Data items:

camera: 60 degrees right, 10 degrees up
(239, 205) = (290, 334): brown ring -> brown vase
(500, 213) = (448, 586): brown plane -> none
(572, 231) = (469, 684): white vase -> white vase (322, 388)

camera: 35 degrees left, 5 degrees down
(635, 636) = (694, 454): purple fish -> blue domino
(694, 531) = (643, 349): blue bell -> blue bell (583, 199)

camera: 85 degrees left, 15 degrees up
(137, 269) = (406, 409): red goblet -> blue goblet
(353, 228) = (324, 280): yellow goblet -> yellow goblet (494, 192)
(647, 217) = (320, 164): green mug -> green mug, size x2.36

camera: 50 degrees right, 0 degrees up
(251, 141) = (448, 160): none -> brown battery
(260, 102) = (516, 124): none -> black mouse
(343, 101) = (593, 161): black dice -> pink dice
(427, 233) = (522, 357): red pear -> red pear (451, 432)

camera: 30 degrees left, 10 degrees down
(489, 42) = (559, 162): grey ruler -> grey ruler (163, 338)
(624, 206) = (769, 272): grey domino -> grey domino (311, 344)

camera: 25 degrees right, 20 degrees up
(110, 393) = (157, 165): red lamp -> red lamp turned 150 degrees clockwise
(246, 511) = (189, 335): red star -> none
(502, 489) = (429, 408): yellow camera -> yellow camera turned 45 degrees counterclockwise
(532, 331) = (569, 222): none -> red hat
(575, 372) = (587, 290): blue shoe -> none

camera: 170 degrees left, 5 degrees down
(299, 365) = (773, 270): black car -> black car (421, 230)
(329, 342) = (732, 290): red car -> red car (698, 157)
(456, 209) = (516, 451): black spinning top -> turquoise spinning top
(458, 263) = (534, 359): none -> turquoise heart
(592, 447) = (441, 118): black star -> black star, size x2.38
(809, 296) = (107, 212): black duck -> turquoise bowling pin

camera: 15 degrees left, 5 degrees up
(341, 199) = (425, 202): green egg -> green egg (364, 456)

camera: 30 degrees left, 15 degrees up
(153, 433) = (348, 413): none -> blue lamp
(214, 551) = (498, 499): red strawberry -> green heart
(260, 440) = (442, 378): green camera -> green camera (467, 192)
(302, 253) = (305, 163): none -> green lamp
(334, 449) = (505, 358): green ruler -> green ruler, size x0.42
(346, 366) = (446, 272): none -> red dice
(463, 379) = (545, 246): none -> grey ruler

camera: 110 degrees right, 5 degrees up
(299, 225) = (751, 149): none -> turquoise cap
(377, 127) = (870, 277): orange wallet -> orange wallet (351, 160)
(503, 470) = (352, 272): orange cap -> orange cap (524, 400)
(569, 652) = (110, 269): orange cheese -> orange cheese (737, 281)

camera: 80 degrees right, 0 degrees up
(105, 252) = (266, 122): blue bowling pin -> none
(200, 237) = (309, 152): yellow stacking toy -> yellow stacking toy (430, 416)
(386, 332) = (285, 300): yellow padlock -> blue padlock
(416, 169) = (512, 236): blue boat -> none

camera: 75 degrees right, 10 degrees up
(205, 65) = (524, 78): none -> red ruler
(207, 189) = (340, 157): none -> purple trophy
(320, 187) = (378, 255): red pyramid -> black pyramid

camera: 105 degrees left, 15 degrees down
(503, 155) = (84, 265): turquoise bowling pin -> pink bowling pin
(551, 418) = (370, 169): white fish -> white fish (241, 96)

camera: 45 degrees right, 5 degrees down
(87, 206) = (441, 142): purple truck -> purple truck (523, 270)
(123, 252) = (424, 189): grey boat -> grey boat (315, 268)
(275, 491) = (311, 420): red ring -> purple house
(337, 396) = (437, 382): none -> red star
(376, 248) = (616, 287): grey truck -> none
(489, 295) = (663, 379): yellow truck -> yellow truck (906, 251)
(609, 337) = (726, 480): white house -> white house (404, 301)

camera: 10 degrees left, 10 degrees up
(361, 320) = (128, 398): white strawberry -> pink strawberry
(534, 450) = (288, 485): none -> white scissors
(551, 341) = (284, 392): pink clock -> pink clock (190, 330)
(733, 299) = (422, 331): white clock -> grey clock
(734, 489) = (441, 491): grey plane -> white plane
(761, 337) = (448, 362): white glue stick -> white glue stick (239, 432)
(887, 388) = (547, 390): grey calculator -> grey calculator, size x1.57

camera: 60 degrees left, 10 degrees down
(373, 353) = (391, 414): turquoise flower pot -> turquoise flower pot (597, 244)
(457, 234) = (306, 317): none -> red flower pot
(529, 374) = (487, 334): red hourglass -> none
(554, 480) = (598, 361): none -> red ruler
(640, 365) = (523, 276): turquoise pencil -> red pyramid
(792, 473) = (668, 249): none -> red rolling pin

*YOUR OBJECTIVE:*
After locating the line with "(572, 231) = (469, 684): white" above, return that line and every later line through the one with "(377, 127) = (870, 277): orange", word for word and with nothing else.

*OUTPUT FOR THIS TASK:*
(572, 231) = (469, 684): white vase -> white vase (322, 388)

camera: 35 degrees left, 5 degrees down
(635, 636) = (694, 454): purple fish -> blue domino
(694, 531) = (643, 349): blue bell -> blue bell (583, 199)

camera: 85 degrees left, 15 degrees up
(137, 269) = (406, 409): red goblet -> blue goblet
(353, 228) = (324, 280): yellow goblet -> yellow goblet (494, 192)
(647, 217) = (320, 164): green mug -> green mug, size x2.36

camera: 50 degrees right, 0 degrees up
(251, 141) = (448, 160): none -> brown battery
(260, 102) = (516, 124): none -> black mouse
(343, 101) = (593, 161): black dice -> pink dice
(427, 233) = (522, 357): red pear -> red pear (451, 432)

camera: 30 degrees left, 10 degrees down
(489, 42) = (559, 162): grey ruler -> grey ruler (163, 338)
(624, 206) = (769, 272): grey domino -> grey domino (311, 344)

camera: 25 degrees right, 20 degrees up
(110, 393) = (157, 165): red lamp -> red lamp turned 150 degrees clockwise
(246, 511) = (189, 335): red star -> none
(502, 489) = (429, 408): yellow camera -> yellow camera turned 45 degrees counterclockwise
(532, 331) = (569, 222): none -> red hat
(575, 372) = (587, 290): blue shoe -> none

camera: 170 degrees left, 5 degrees down
(299, 365) = (773, 270): black car -> black car (421, 230)
(329, 342) = (732, 290): red car -> red car (698, 157)
(456, 209) = (516, 451): black spinning top -> turquoise spinning top
(458, 263) = (534, 359): none -> turquoise heart
(592, 447) = (441, 118): black star -> black star, size x2.38
(809, 296) = (107, 212): black duck -> turquoise bowling pin

camera: 15 degrees left, 5 degrees up
(341, 199) = (425, 202): green egg -> green egg (364, 456)

camera: 30 degrees left, 15 degrees up
(153, 433) = (348, 413): none -> blue lamp
(214, 551) = (498, 499): red strawberry -> green heart
(260, 440) = (442, 378): green camera -> green camera (467, 192)
(302, 253) = (305, 163): none -> green lamp
(334, 449) = (505, 358): green ruler -> green ruler, size x0.42
(346, 366) = (446, 272): none -> red dice
(463, 379) = (545, 246): none -> grey ruler

camera: 110 degrees right, 5 degrees up
(299, 225) = (751, 149): none -> turquoise cap
(377, 127) = (870, 277): orange wallet -> orange wallet (351, 160)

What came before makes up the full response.